The lines needed are those below that contain the word "circle"; copy each one.

--------------------

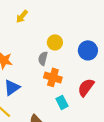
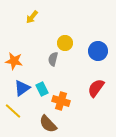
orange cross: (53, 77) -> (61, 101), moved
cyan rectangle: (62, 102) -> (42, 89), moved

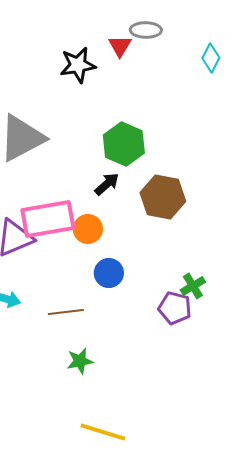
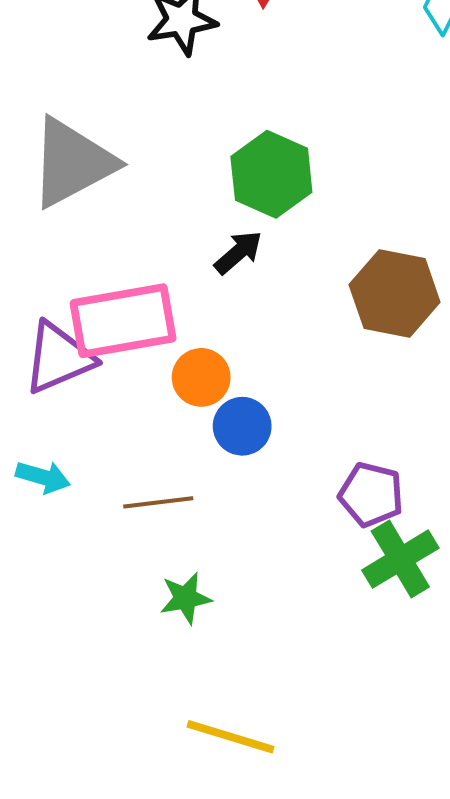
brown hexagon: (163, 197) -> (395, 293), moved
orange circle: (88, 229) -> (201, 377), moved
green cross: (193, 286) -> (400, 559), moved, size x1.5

--------------------

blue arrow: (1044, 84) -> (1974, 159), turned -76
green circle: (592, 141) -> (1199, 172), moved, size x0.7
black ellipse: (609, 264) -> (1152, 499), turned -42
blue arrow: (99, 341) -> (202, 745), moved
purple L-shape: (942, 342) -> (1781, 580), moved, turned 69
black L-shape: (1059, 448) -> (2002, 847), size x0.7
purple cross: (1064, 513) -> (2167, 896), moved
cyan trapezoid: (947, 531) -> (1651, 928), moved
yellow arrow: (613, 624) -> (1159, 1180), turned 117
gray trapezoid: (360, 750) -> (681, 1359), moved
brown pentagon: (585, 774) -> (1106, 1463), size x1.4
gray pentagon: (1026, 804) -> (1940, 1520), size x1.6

--------------------

EXERCISE SOLUTION
orange circle: (88, 229) -> (201, 377), moved
green circle: (592, 141) -> (1199, 172), moved, size x0.7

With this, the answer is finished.